Excerpted records:
## BEGIN

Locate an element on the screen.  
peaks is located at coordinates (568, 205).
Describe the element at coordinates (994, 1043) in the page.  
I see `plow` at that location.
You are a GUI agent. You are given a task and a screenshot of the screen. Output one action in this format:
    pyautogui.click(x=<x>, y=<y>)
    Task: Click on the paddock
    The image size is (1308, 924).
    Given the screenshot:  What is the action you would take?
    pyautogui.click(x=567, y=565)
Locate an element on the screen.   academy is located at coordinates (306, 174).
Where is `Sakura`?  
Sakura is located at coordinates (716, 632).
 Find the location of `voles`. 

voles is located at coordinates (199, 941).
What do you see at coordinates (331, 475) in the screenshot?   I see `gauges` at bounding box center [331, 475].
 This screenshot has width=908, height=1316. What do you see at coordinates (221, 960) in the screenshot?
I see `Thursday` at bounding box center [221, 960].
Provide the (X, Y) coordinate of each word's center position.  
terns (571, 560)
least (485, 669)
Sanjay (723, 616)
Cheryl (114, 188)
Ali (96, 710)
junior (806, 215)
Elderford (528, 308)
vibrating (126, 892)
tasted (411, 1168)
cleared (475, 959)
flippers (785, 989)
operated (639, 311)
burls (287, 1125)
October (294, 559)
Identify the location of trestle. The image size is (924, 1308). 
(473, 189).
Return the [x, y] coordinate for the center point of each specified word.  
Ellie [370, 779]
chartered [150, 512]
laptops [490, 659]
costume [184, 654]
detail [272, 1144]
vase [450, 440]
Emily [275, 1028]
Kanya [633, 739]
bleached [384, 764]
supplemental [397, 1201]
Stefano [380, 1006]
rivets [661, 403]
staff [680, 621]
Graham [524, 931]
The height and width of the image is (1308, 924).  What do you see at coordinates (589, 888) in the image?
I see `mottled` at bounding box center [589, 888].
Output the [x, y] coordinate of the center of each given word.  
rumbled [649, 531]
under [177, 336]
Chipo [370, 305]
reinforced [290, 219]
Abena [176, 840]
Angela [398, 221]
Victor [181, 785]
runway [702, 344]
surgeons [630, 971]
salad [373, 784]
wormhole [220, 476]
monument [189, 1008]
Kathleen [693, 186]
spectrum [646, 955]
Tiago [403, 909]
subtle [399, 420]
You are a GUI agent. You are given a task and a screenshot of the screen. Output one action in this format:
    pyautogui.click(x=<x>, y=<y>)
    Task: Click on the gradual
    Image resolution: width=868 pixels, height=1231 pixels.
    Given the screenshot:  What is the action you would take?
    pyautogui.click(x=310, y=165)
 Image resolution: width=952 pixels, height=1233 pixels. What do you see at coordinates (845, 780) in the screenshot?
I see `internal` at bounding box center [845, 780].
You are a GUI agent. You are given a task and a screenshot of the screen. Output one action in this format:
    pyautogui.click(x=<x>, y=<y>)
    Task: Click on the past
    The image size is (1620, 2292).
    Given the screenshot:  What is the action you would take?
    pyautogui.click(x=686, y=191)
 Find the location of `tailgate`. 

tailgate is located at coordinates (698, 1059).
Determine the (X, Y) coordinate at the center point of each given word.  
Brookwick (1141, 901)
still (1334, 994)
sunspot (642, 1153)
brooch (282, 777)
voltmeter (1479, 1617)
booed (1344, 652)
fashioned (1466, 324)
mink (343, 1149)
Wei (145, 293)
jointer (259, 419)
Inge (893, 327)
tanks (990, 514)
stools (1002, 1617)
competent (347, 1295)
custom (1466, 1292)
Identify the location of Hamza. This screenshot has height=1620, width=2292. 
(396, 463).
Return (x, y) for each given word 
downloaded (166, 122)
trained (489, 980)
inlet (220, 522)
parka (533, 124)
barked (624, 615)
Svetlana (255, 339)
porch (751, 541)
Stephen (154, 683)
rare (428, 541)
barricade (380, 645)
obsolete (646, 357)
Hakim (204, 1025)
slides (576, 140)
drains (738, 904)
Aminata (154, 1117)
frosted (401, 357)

## END

What needs to be done: Reproduce every one of the rows above verbatim, line for line.

Worked answer:
Locate an element on the screen.  
peaks is located at coordinates (568, 205).
Describe the element at coordinates (994, 1043) in the page.  
I see `plow` at that location.
You are a GUI agent. You are given a task and a screenshot of the screen. Output one action in this format:
    pyautogui.click(x=<x>, y=<y>)
    Task: Click on the paddock
    The image size is (1308, 924).
    Given the screenshot:  What is the action you would take?
    pyautogui.click(x=567, y=565)
Locate an element on the screen.   academy is located at coordinates (306, 174).
Where is `Sakura`?  
Sakura is located at coordinates (716, 632).
 Find the location of `voles`. 

voles is located at coordinates (199, 941).
What do you see at coordinates (331, 475) in the screenshot?   I see `gauges` at bounding box center [331, 475].
 This screenshot has width=908, height=1316. What do you see at coordinates (221, 960) in the screenshot?
I see `Thursday` at bounding box center [221, 960].
Provide the (X, Y) coordinate of each word's center position.  
terns (571, 560)
least (485, 669)
Sanjay (723, 616)
Cheryl (114, 188)
Ali (96, 710)
junior (806, 215)
Elderford (528, 308)
vibrating (126, 892)
tasted (411, 1168)
cleared (475, 959)
flippers (785, 989)
operated (639, 311)
burls (287, 1125)
October (294, 559)
Identify the location of trestle. The image size is (924, 1308). 
(473, 189).
Return the [x, y] coordinate for the center point of each specified word.  
Ellie [370, 779]
chartered [150, 512]
laptops [490, 659]
costume [184, 654]
detail [272, 1144]
vase [450, 440]
Emily [275, 1028]
Kanya [633, 739]
bleached [384, 764]
supplemental [397, 1201]
Stefano [380, 1006]
rivets [661, 403]
staff [680, 621]
Graham [524, 931]
The height and width of the image is (1308, 924).  What do you see at coordinates (589, 888) in the image?
I see `mottled` at bounding box center [589, 888].
Output the [x, y] coordinate of the center of each given word.  
rumbled [649, 531]
under [177, 336]
Chipo [370, 305]
reinforced [290, 219]
Abena [176, 840]
Angela [398, 221]
Victor [181, 785]
runway [702, 344]
surgeons [630, 971]
salad [373, 784]
wormhole [220, 476]
monument [189, 1008]
Kathleen [693, 186]
spectrum [646, 955]
Tiago [403, 909]
subtle [399, 420]
You are a GUI agent. You are given a task and a screenshot of the screen. Output one action in this format:
    pyautogui.click(x=<x>, y=<y>)
    Task: Click on the gradual
    Image resolution: width=868 pixels, height=1231 pixels.
    Given the screenshot:  What is the action you would take?
    pyautogui.click(x=310, y=165)
 Image resolution: width=952 pixels, height=1233 pixels. What do you see at coordinates (845, 780) in the screenshot?
I see `internal` at bounding box center [845, 780].
You are a GUI agent. You are given a task and a screenshot of the screen. Output one action in this format:
    pyautogui.click(x=<x>, y=<y>)
    Task: Click on the past
    The image size is (1620, 2292).
    Given the screenshot:  What is the action you would take?
    pyautogui.click(x=686, y=191)
 Find the location of `tailgate`. 

tailgate is located at coordinates (698, 1059).
Determine the (X, Y) coordinate at the center point of each given word.  
Brookwick (1141, 901)
still (1334, 994)
sunspot (642, 1153)
brooch (282, 777)
voltmeter (1479, 1617)
booed (1344, 652)
fashioned (1466, 324)
mink (343, 1149)
Wei (145, 293)
jointer (259, 419)
Inge (893, 327)
tanks (990, 514)
stools (1002, 1617)
competent (347, 1295)
custom (1466, 1292)
Identify the location of Hamza. This screenshot has height=1620, width=2292. 
(396, 463).
Return (x, y) for each given word 
downloaded (166, 122)
trained (489, 980)
inlet (220, 522)
parka (533, 124)
barked (624, 615)
Svetlana (255, 339)
porch (751, 541)
Stephen (154, 683)
rare (428, 541)
barricade (380, 645)
obsolete (646, 357)
Hakim (204, 1025)
slides (576, 140)
drains (738, 904)
Aminata (154, 1117)
frosted (401, 357)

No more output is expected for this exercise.